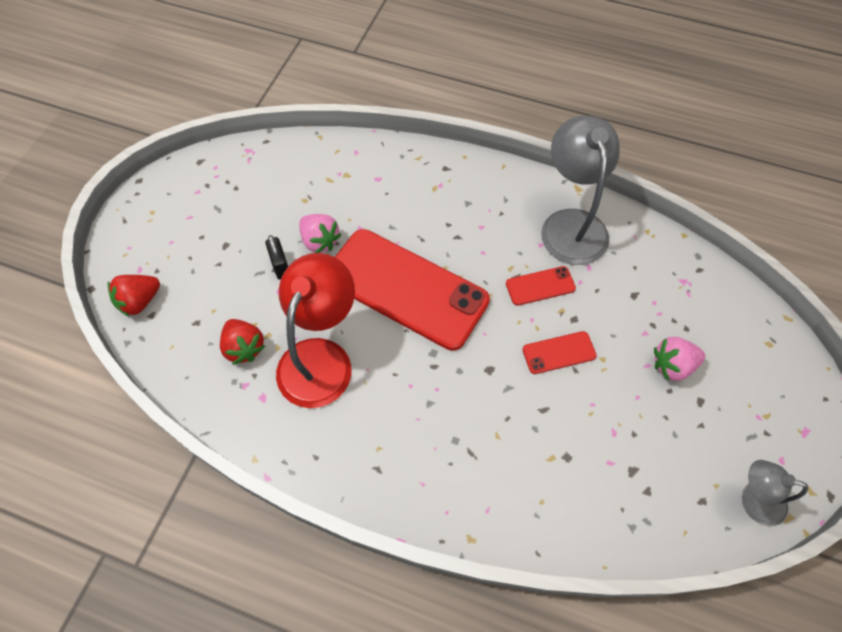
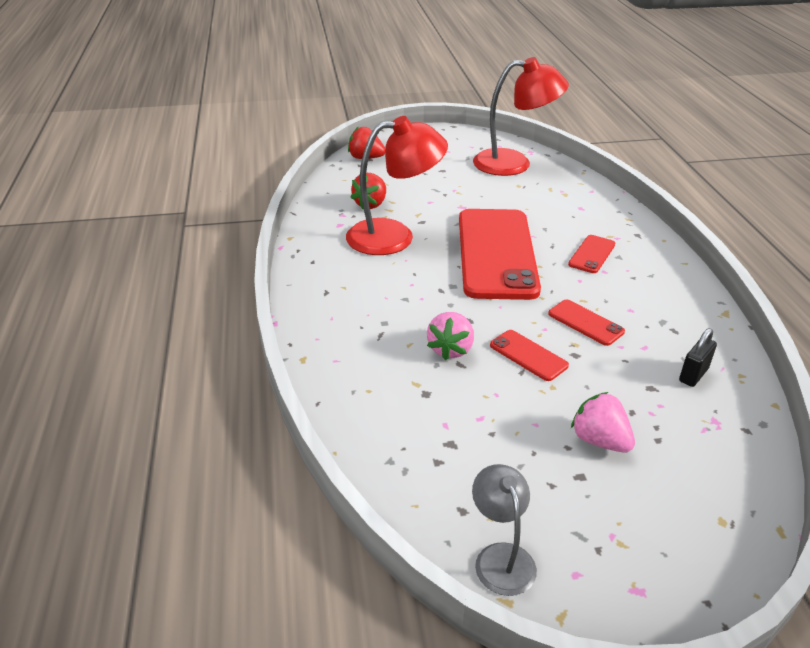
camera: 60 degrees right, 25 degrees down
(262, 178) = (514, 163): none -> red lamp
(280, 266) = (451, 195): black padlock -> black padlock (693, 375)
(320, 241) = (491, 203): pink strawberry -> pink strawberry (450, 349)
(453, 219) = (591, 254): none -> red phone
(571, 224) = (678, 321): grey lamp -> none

--------------------

▶ _What to work on_:
Your reply should be a single number: the count of lines above that include the string "none".

▶ _Problem solution_:
3